● Task to complete
Your output is to consist only of the line containing "D2: LED yellow" and the lines after it, through the end of the data, reproduced exactly.

===============

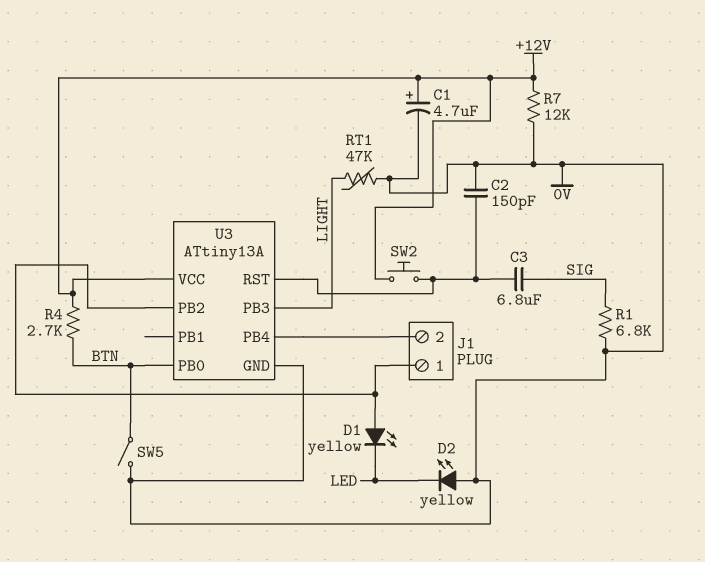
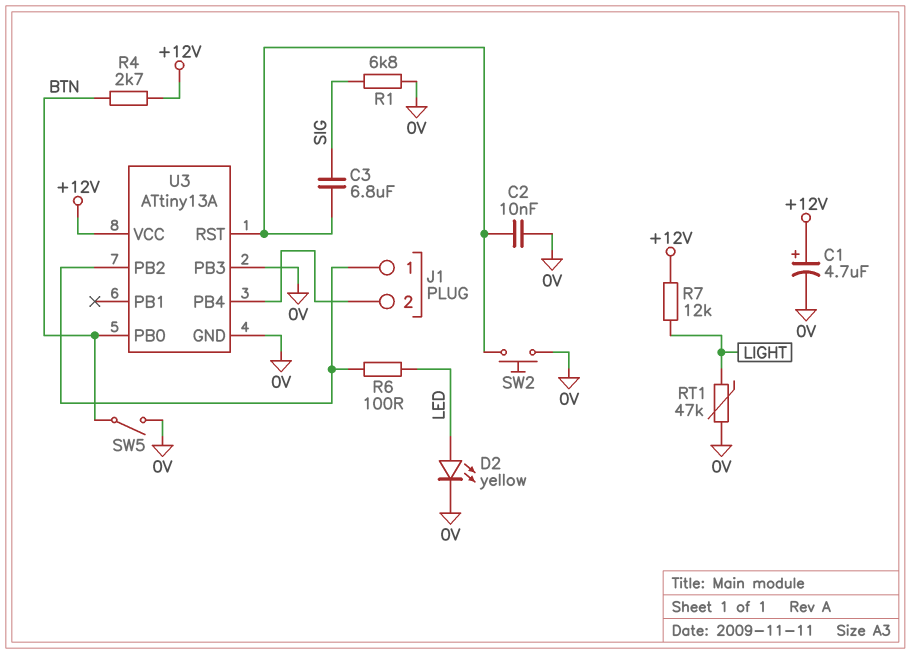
C2: 150pF (0V, U3/RST) -> 10nF (0V, U3/RST)
D1: LED yellow (A J1/1, K LED) -> none
D2: LED yellow (A 0V, K LED) -> LED yellow (A LED, K 0V)
R6: none -> 100 (J1/1, LED)
R7: 12k (+12V, 0V) -> 12k (+12V, LIGHT)
SW2: button (+12V, U3/RST) -> button (0V, U3/RST)
U3 pin PB3: LIGHT -> 0V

===============

● Exercise answer
D2: LED yellow (A 0V, K LED) -> LED yellow (A LED, K 0V)
R6: none -> 100 (J1/1, LED)
R7: 12k (+12V, 0V) -> 12k (+12V, LIGHT)
SW2: button (+12V, U3/RST) -> button (0V, U3/RST)
U3 pin PB3: LIGHT -> 0V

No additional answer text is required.